_PROBLEM STATEMENT_
Leaving out all pictures, transcribe the lines below exactly, from the first through the line containing "camera: 70 degrees right, 5 degrees down".

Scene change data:
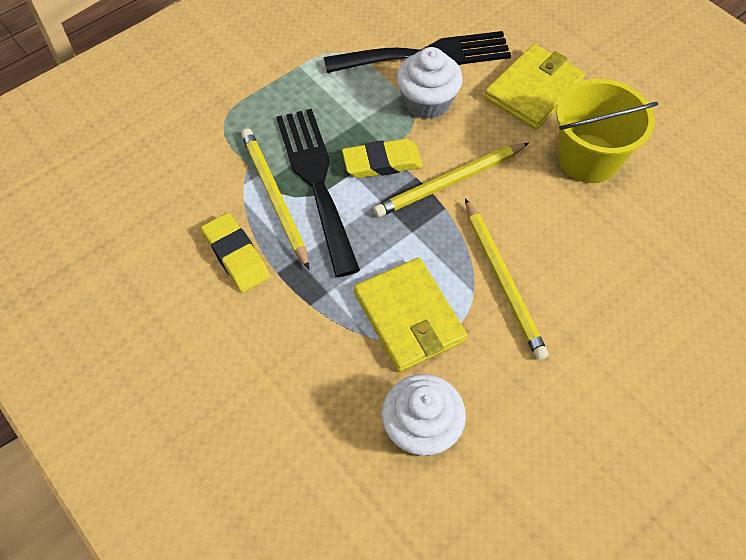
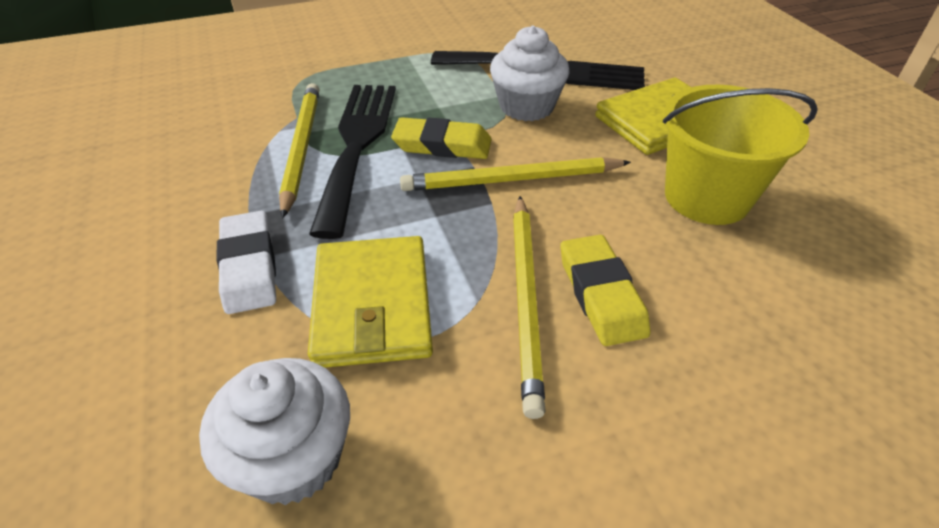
camera: 20 degrees right, 15 degrees down
yellow eraser [201,213,270,292] -> yellow eraser moved to [560,235,650,346]
none -> white eraser [217,211,276,314]

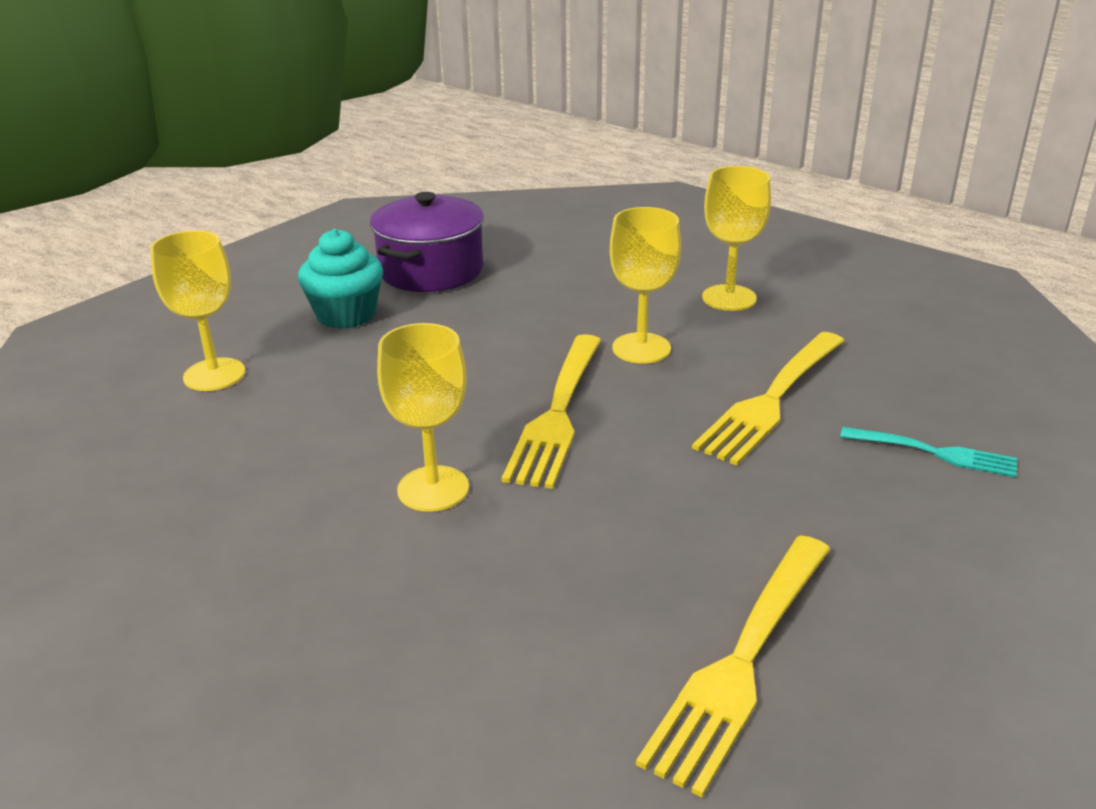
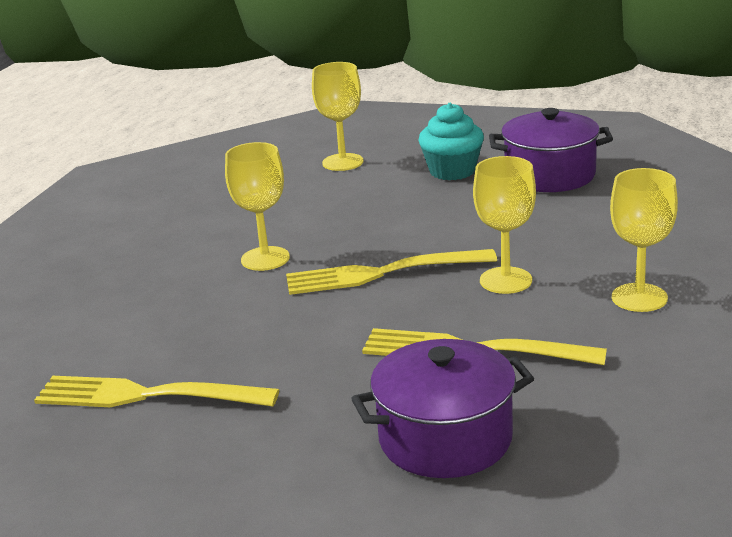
camera: 70 degrees right, 5 degrees down
turquoise fork [840,427,1017,478] -> purple pot [351,339,534,478]

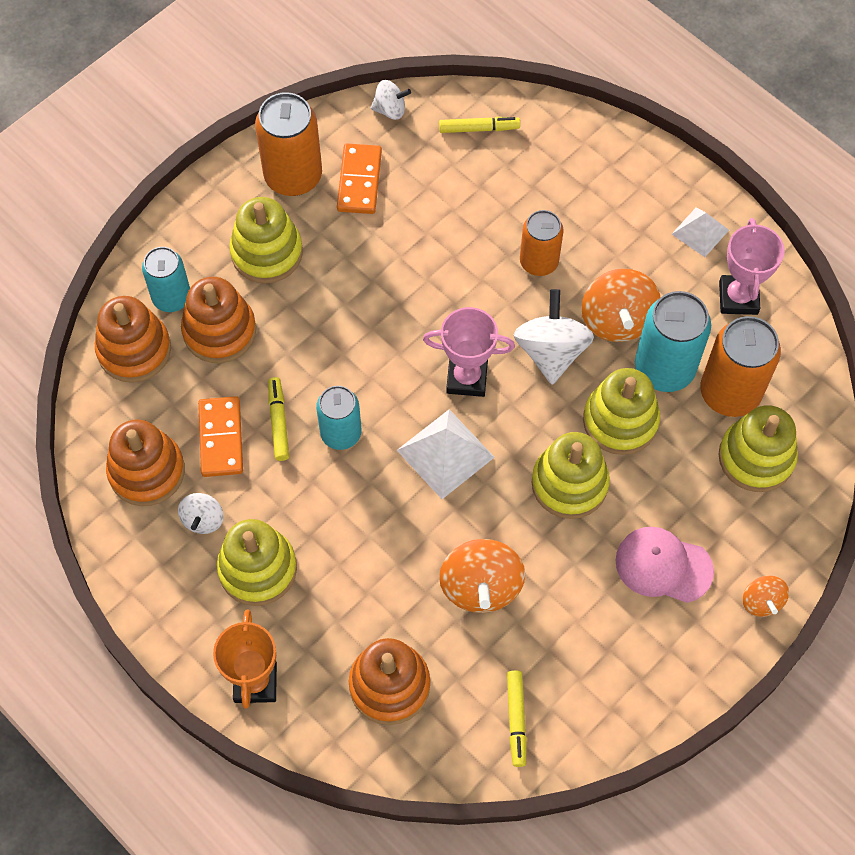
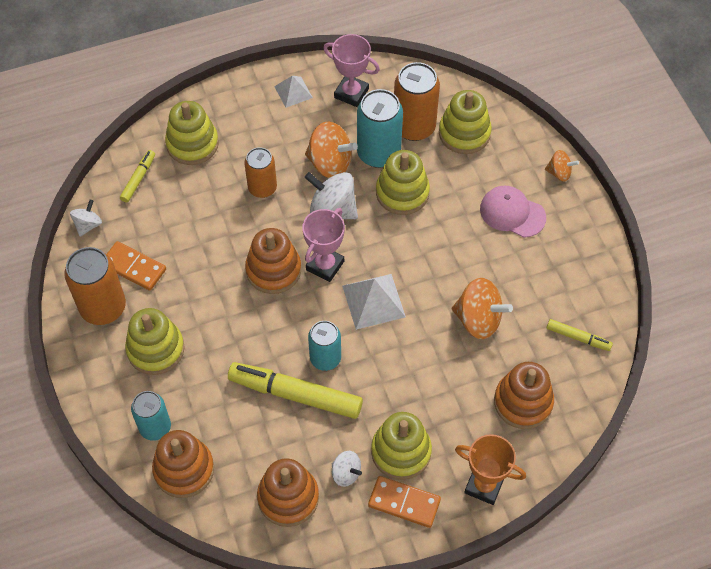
camera: 65 degrees left, 5 degrees down
orange stacking toy [181,277,256,363] -> orange stacking toy moved to [245,228,301,294]
orange domino [198,396,243,477] -> orange domino moved to [368,476,441,528]
yellow marker [268,377,289,461] -> yellow marker [228,362,363,419], size x2.00
yellow stacking toy [532,432,610,519] -> yellow stacking toy moved to [165,101,219,165]
pink cap [615,527,714,603] -> pink cap turned 75 degrees clockwise [480,186,546,238]

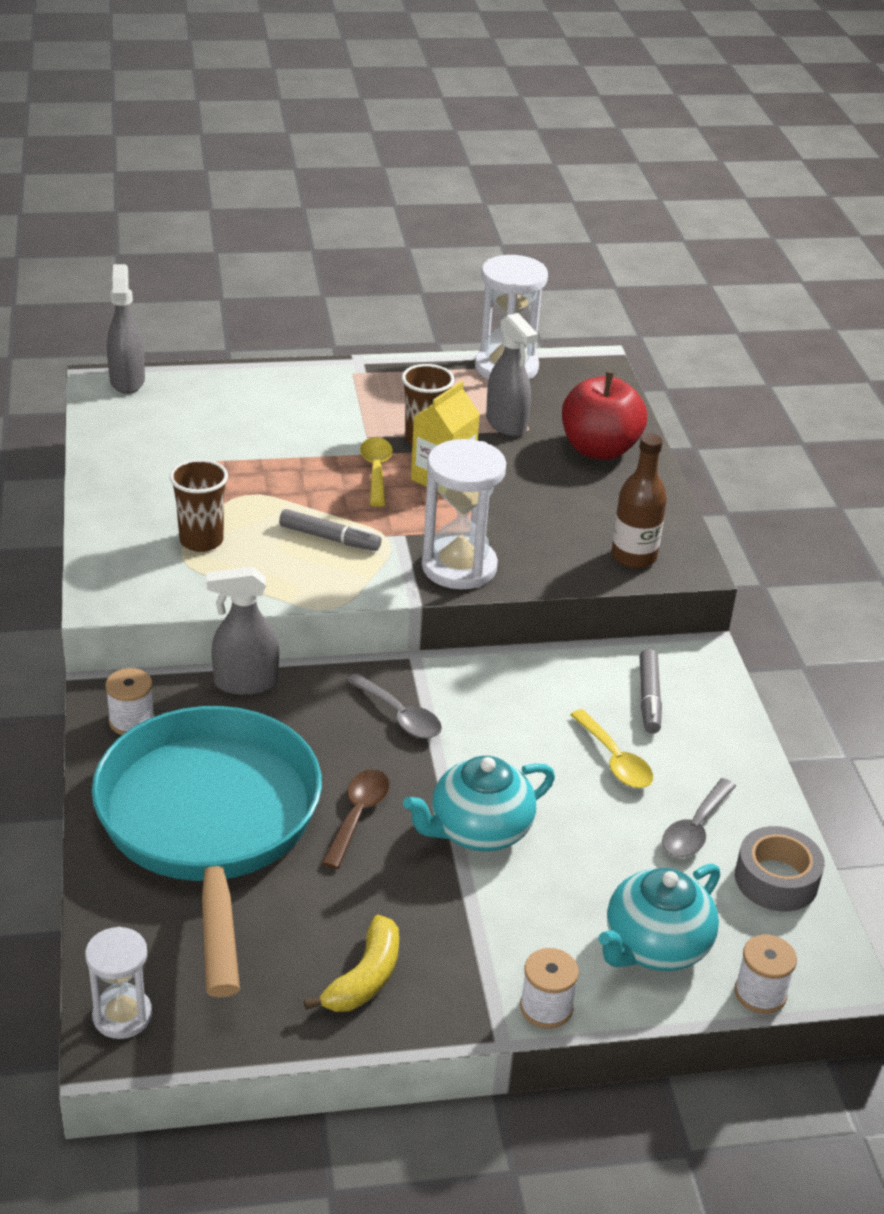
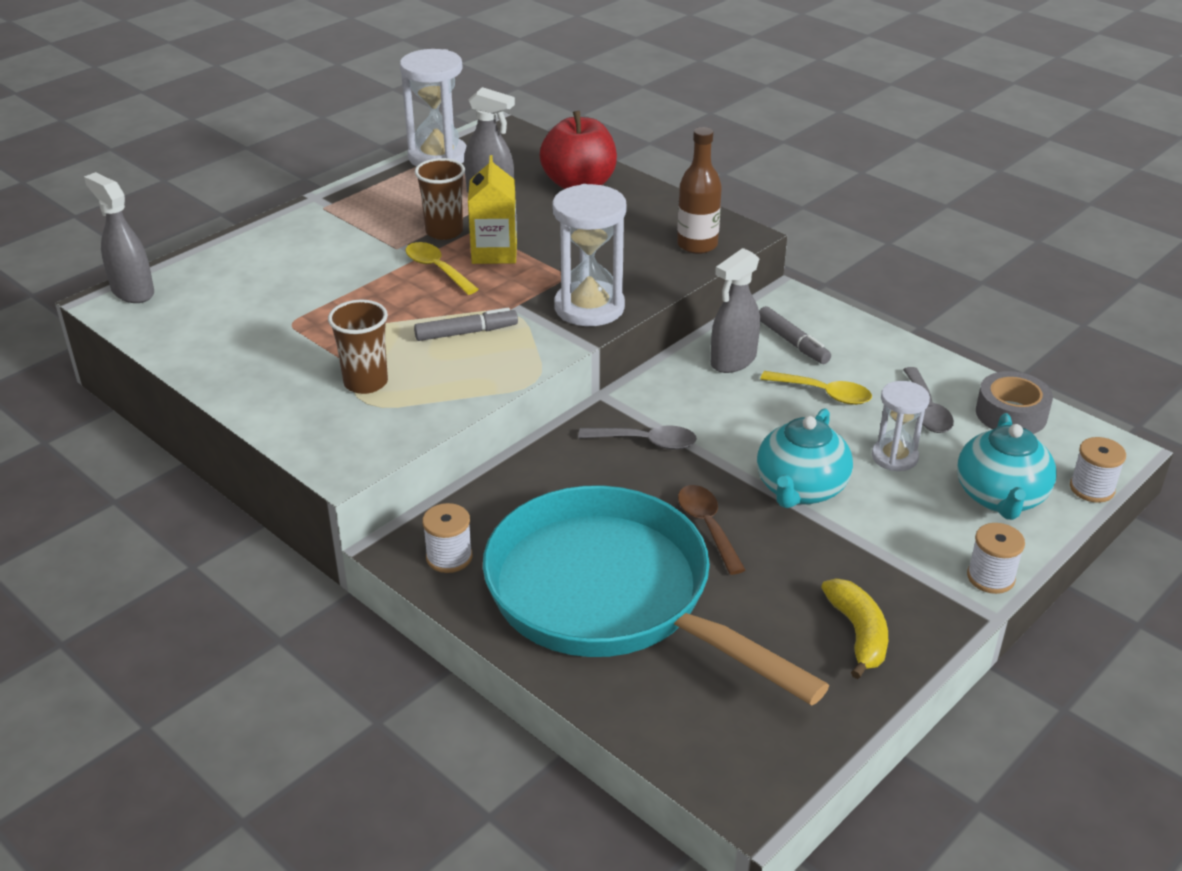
camera: 35 degrees left, 0 degrees up
white hourglass [85,927,152,1039] -> white hourglass moved to [872,381,930,471]
grey spray bottle [206,567,279,695] -> grey spray bottle moved to [711,248,760,373]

_OUTPUT FOR THIS TASK_
camera: 20 degrees right, 15 degrees down
yellow eraser [201,213,270,292] -> yellow eraser moved to [560,235,650,346]
none -> white eraser [217,211,276,314]

camera: 70 degrees right, 5 degrees down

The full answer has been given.